PROVIDED DATA: Begin

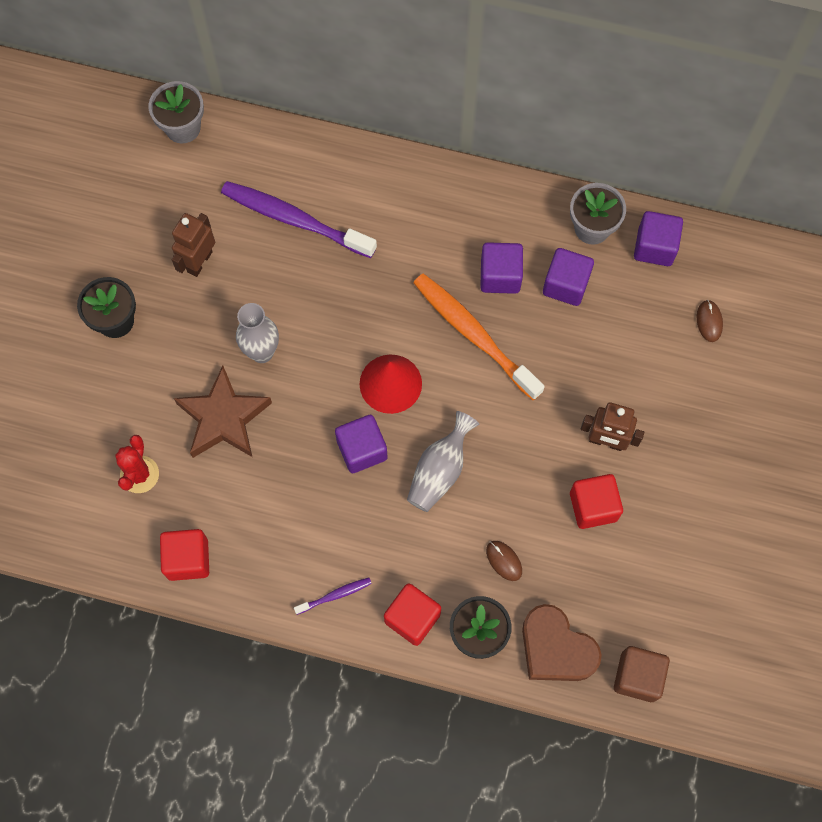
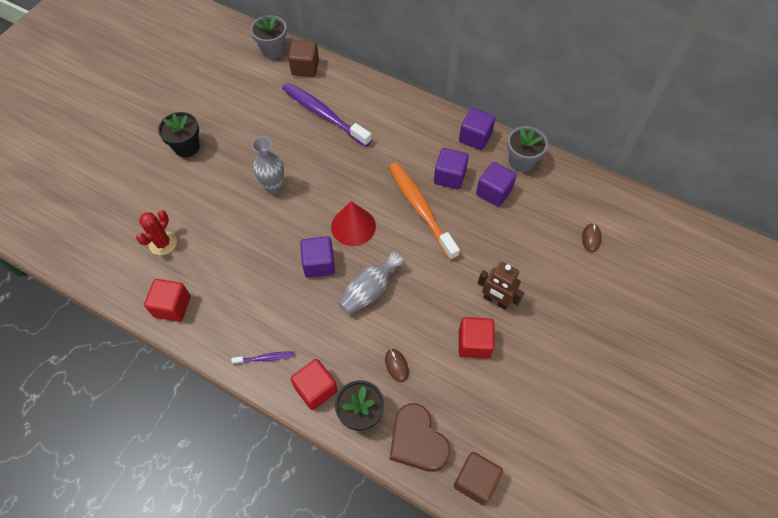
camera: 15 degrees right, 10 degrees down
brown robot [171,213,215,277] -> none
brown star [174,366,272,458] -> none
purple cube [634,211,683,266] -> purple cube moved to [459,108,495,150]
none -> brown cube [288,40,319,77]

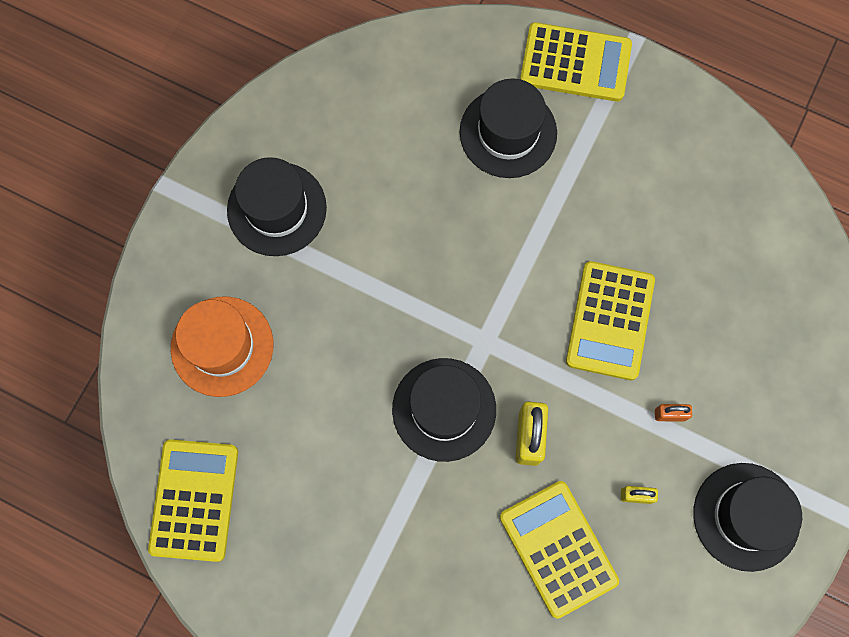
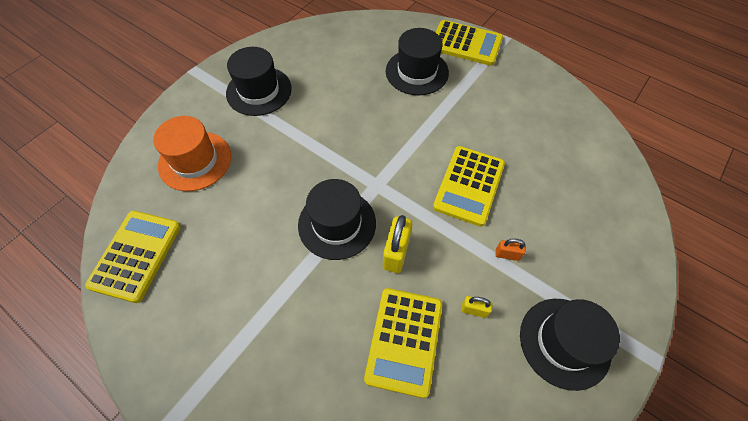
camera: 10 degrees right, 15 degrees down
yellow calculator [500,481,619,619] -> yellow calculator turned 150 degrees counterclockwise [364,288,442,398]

PROVIDED DATA: End

The result should be an exact repetition of all the records. Drop the pictures.

→ **WORKED SOLUTION**
camera: 15 degrees right, 10 degrees down
brown robot [171,213,215,277] -> none
brown star [174,366,272,458] -> none
purple cube [634,211,683,266] -> purple cube moved to [459,108,495,150]
none -> brown cube [288,40,319,77]

camera: 10 degrees right, 15 degrees down
yellow calculator [500,481,619,619] -> yellow calculator turned 150 degrees counterclockwise [364,288,442,398]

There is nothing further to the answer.